*Collected data entries*.
• • • • •
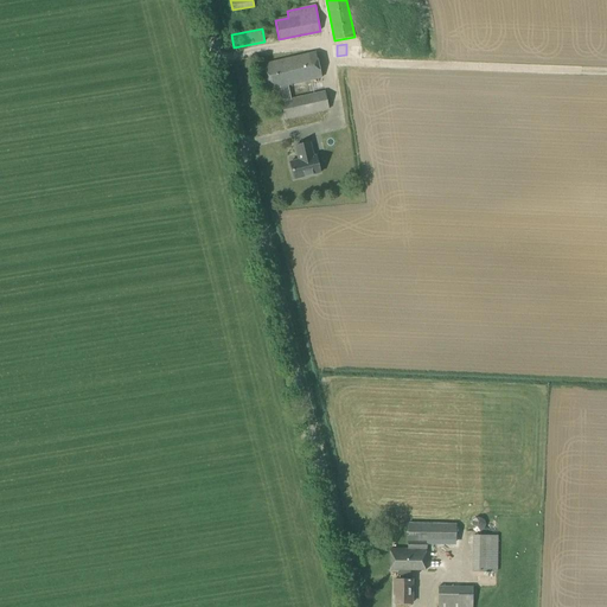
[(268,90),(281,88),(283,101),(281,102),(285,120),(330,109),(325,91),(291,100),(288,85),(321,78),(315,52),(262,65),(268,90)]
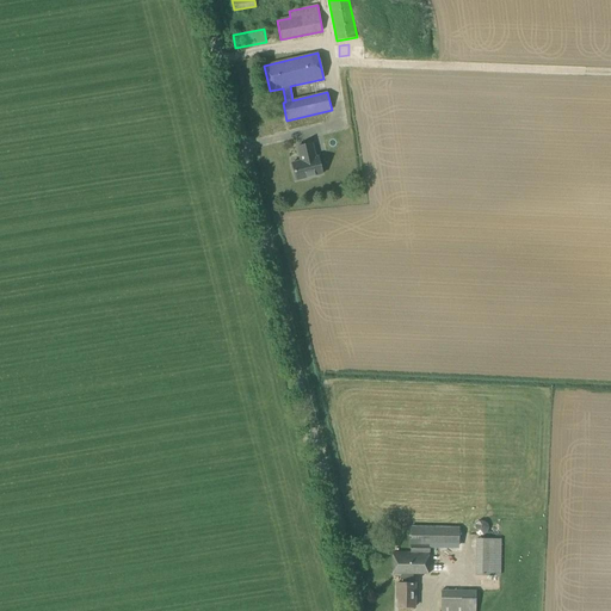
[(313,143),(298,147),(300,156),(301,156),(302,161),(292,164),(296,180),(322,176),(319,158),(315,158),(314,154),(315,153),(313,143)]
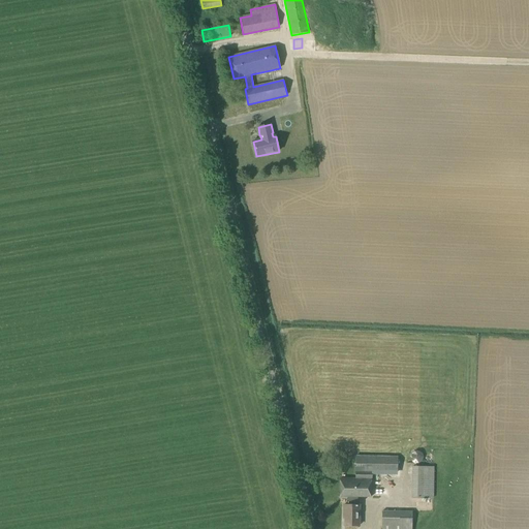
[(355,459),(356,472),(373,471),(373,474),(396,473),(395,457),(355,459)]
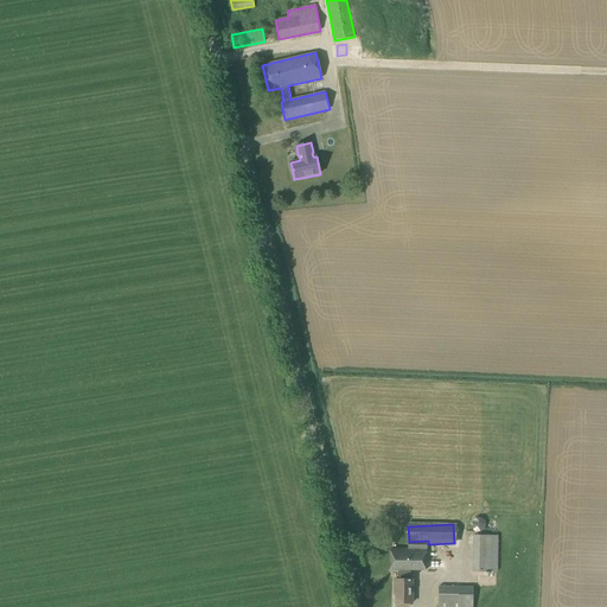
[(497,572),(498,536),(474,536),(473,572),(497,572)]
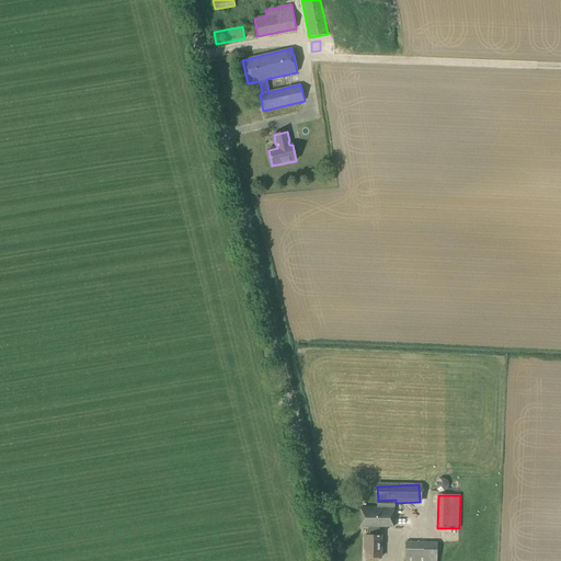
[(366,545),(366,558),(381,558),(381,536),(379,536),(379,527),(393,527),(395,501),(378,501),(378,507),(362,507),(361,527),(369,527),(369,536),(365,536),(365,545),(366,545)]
• • • • •
*Directive*. Although the records contain pictures, the output must hold only their exact wording.

*Exercise result*.
[(268,90),(281,88),(283,101),(281,102),(285,120),(330,109),(325,91),(291,100),(288,85),(321,78),(315,52),(262,65),(268,90)]
[(313,143),(298,147),(300,156),(301,156),(302,161),(292,164),(296,180),(322,176),(319,158),(315,158),(314,154),(315,153),(313,143)]
[(355,459),(356,472),(373,471),(373,474),(396,473),(395,457),(355,459)]
[(497,572),(498,536),(474,536),(473,572),(497,572)]
[(366,545),(366,558),(381,558),(381,536),(379,536),(379,527),(393,527),(395,501),(378,501),(378,507),(362,507),(361,527),(369,527),(369,536),(365,536),(365,545),(366,545)]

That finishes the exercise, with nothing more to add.